*** Source material

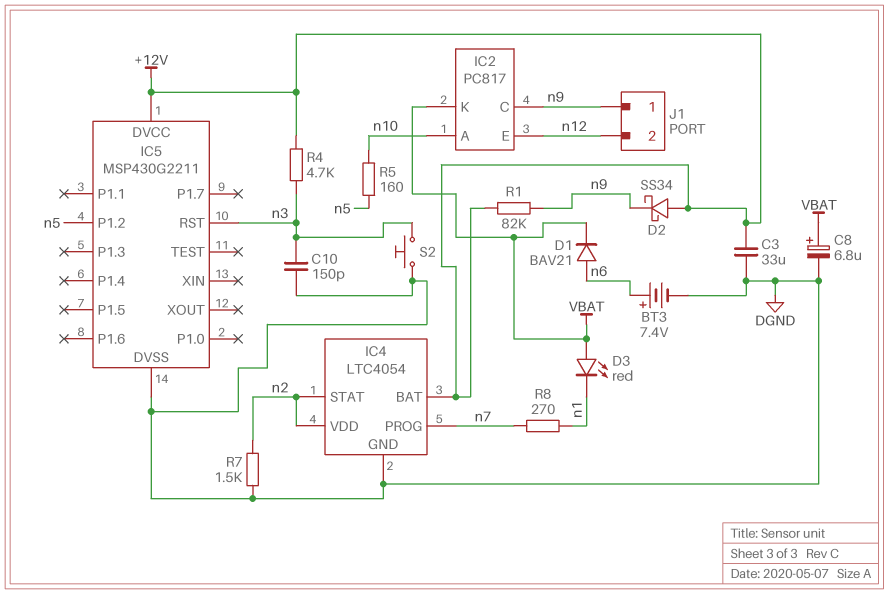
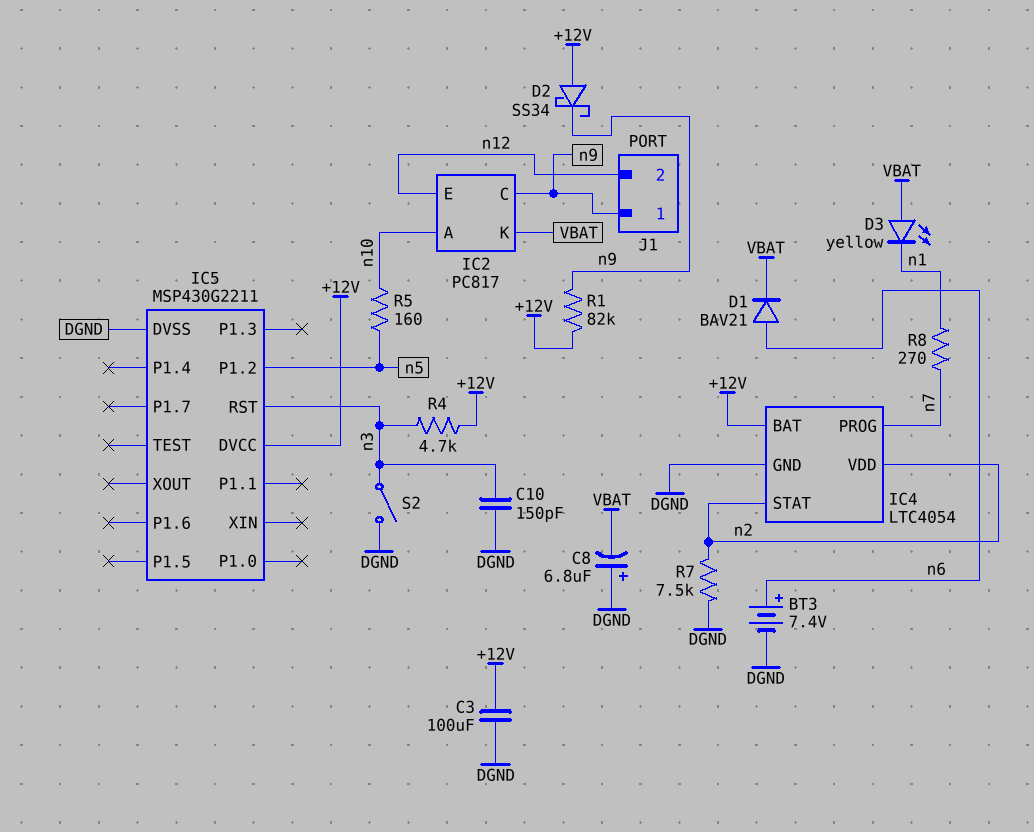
C3: 33uF (+12V, DGND) -> 100uF (+12V, DGND)
C8: 6.8uF (plus VBAT, minus DGND) -> 6.8uF (plus DGND, minus VBAT)
D3: LED red (A VBAT, K n1) -> LED yellow (A VBAT, K n1)
R7: 1.5k (DGND, n2) -> 7.5k (DGND, n2)
S2: button (DGND, n3) -> switch (DGND, n3)

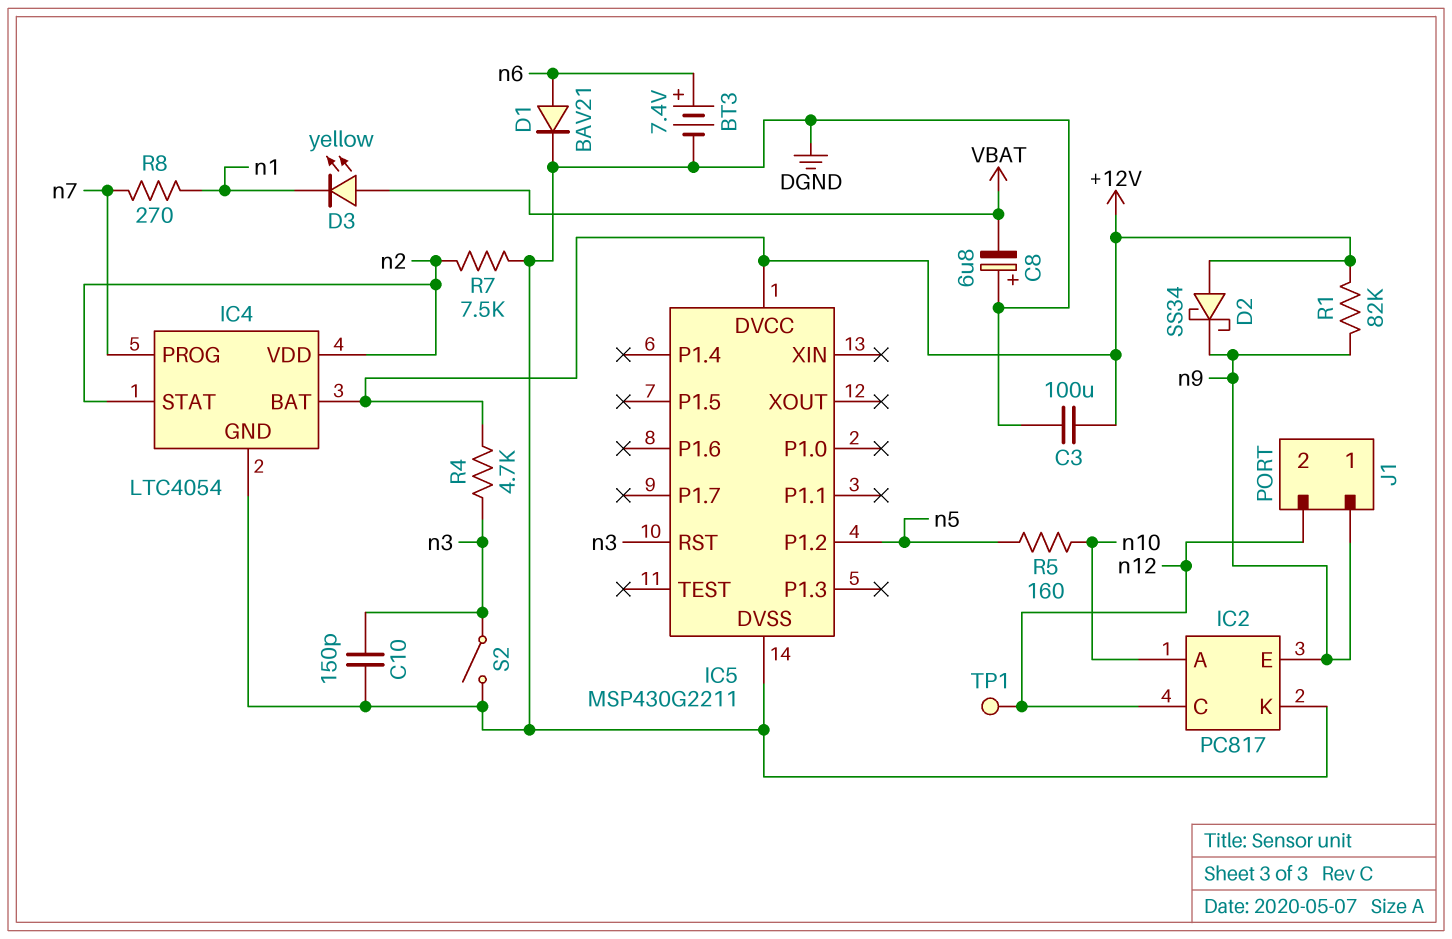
D1: diode BAV21 (A n6, K VBAT) -> diode BAV21 (A n6, K DGND)
IC2 pin C: n9 -> n12
IC2 pin E: n12 -> n9
IC2 pin K: VBAT -> DGND
TP1: none -> test point (n12)

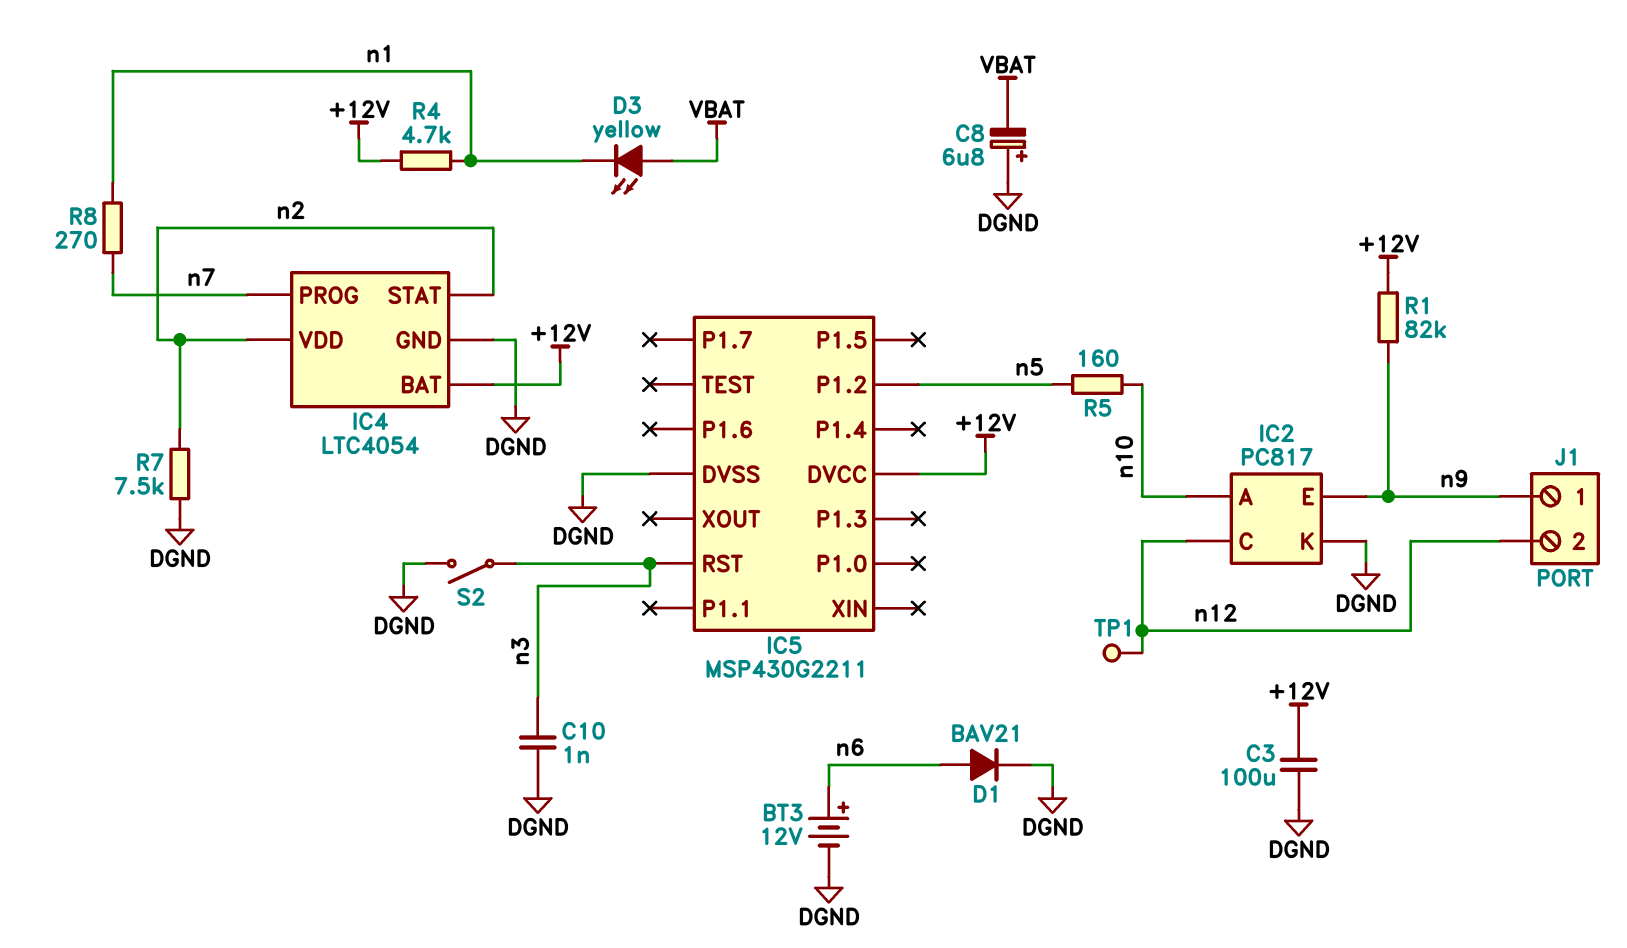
BT3: 7.4V (plus n6, minus DGND) -> 12V (plus n6, minus DGND)
C10: 150pF (DGND, n3) -> 1nF (DGND, n3)
D2: schottky SS34 (A +12V, K n9) -> none
R4: 4.7k (+12V, n3) -> 4.7k (+12V, n1)

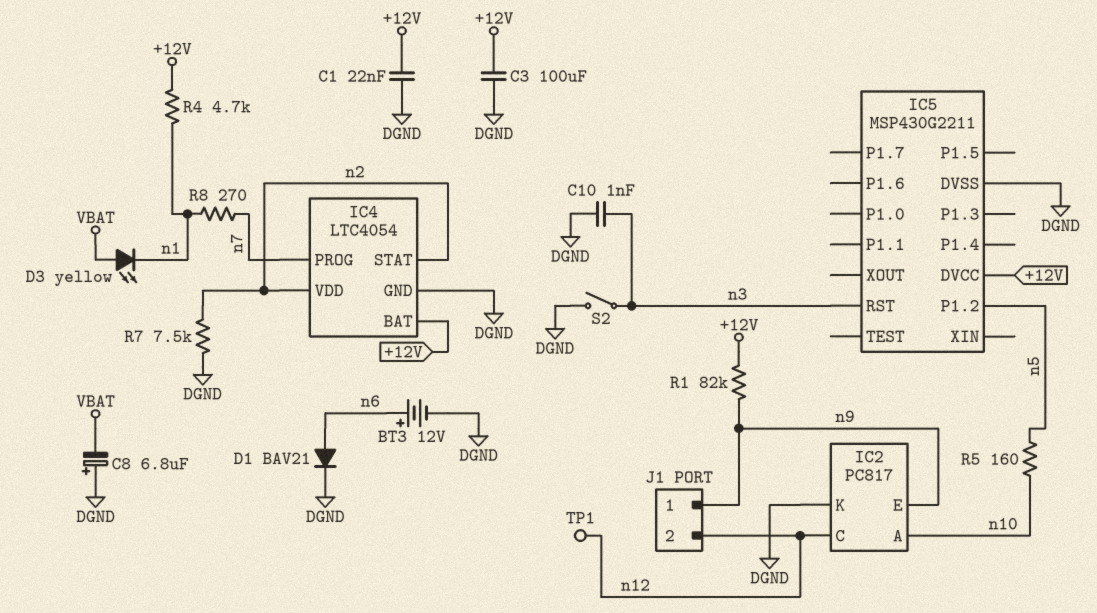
C1: none -> 22nF (+12V, DGND)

******

What to do:
Your output should be exactly the lines of the records above from the one with "D2: schottky SS34 (A +12V, K n9) -> none" through the last, both ends included, with pictures excluded.

Exercise result:
D2: schottky SS34 (A +12V, K n9) -> none
R4: 4.7k (+12V, n3) -> 4.7k (+12V, n1)

C1: none -> 22nF (+12V, DGND)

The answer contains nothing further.